▶ _Exercise directions_
Exact reproduction is required for the lines below starting at the line with "(241, 381) = (401, 350): none -> pink cap" and ending at the line with "(350, 366) = (249, 269): none", both included. No other lines, and no pictures.

_ _ _ _

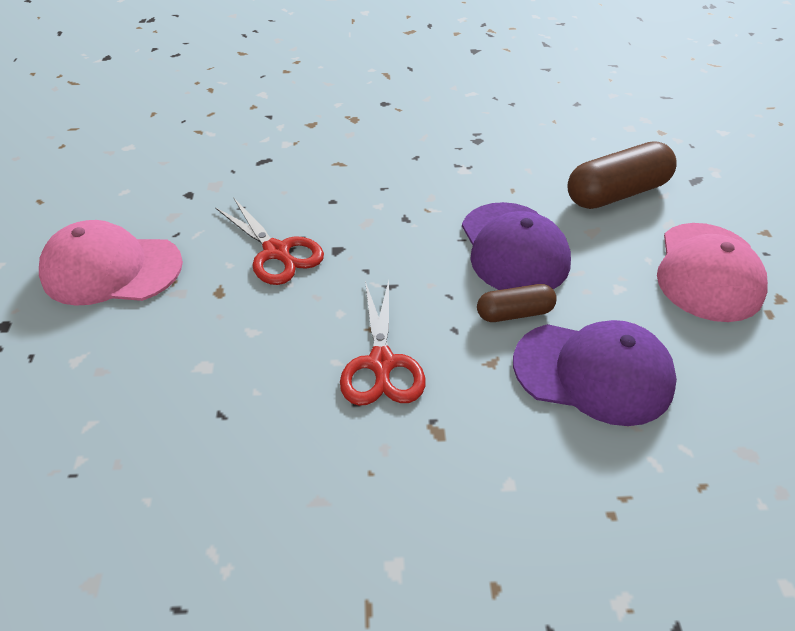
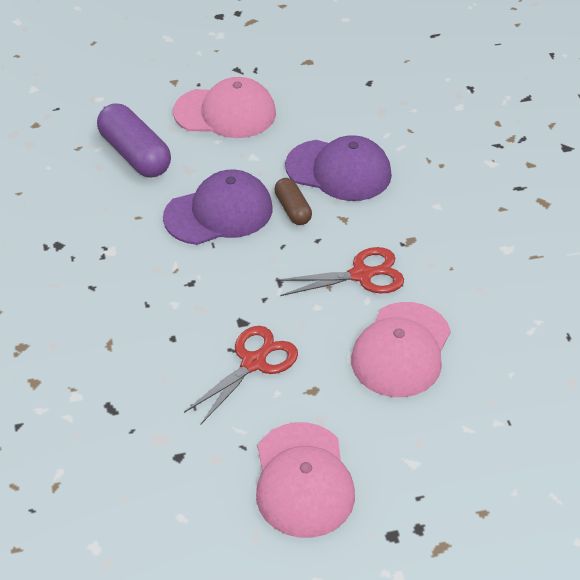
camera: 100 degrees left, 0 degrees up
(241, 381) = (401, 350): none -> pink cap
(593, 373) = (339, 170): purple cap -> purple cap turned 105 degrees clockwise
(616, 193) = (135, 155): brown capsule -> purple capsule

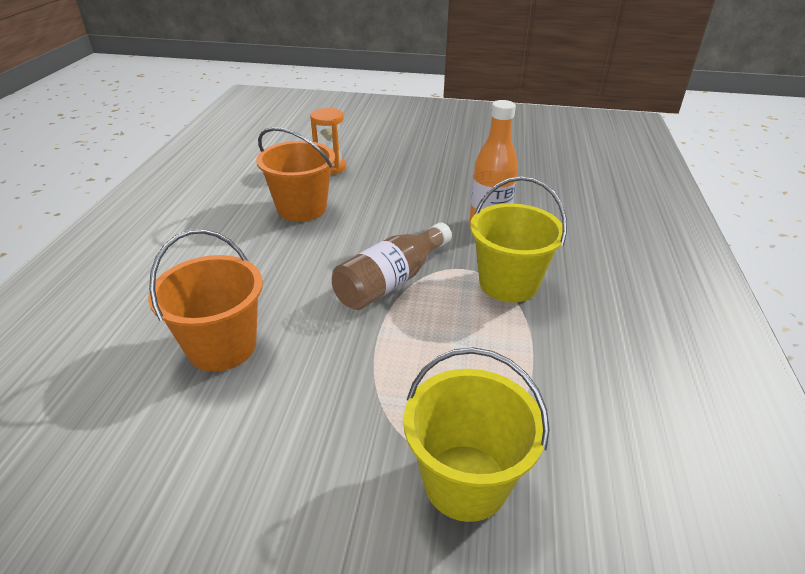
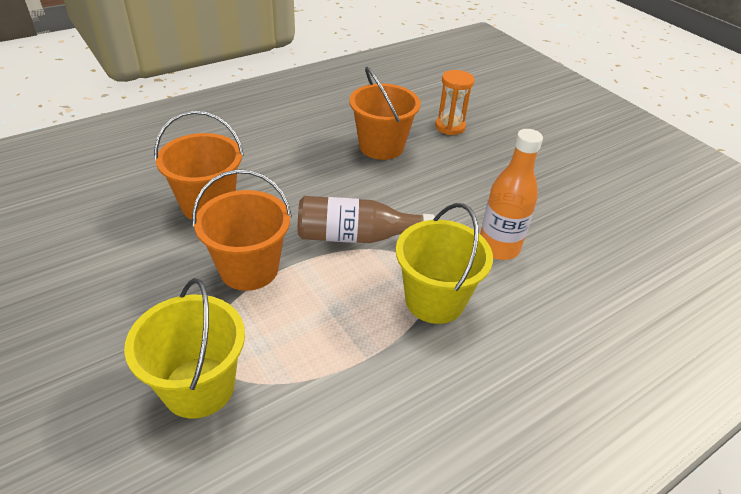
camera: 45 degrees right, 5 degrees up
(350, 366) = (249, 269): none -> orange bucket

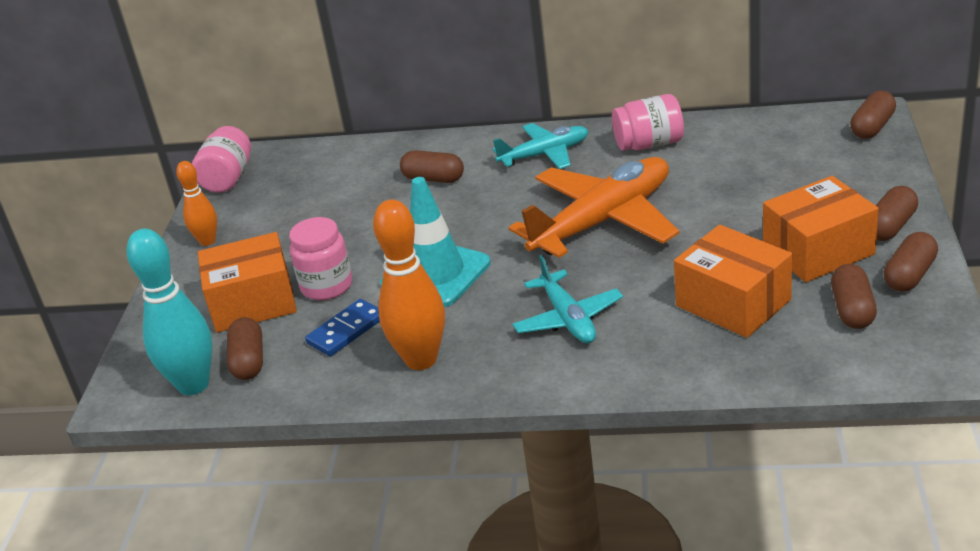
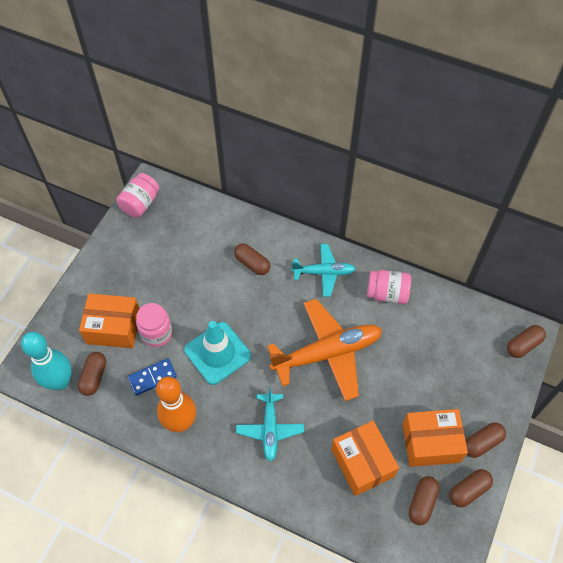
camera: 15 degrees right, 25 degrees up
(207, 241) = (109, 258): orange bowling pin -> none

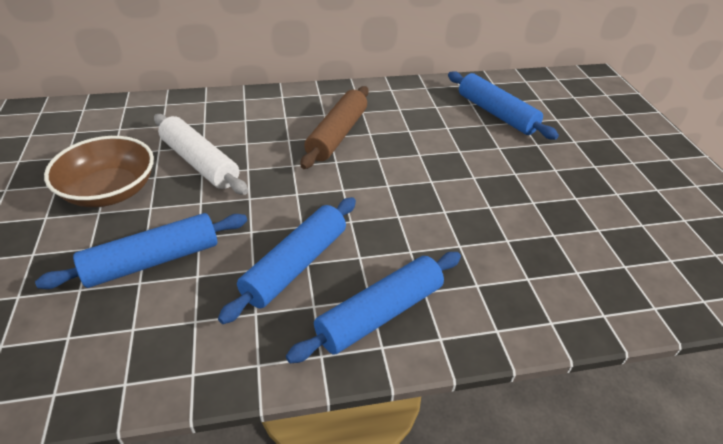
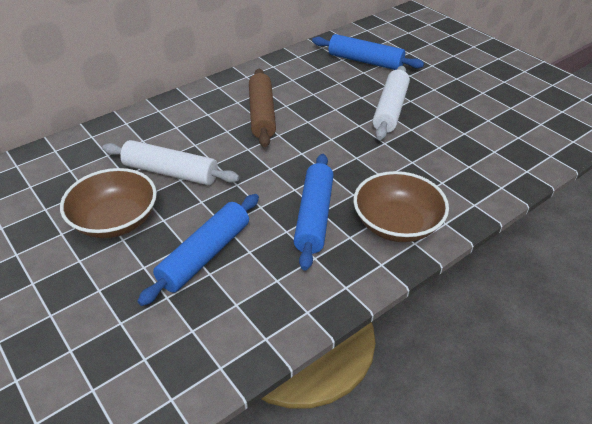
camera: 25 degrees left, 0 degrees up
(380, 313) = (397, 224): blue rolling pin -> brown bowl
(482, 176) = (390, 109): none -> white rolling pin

_ _ _ _

▶ _Exercise response_
(241, 381) = (401, 350): none -> pink cap
(593, 373) = (339, 170): purple cap -> purple cap turned 105 degrees clockwise
(616, 193) = (135, 155): brown capsule -> purple capsule

camera: 45 degrees right, 5 degrees up
(350, 366) = (249, 269): none -> orange bucket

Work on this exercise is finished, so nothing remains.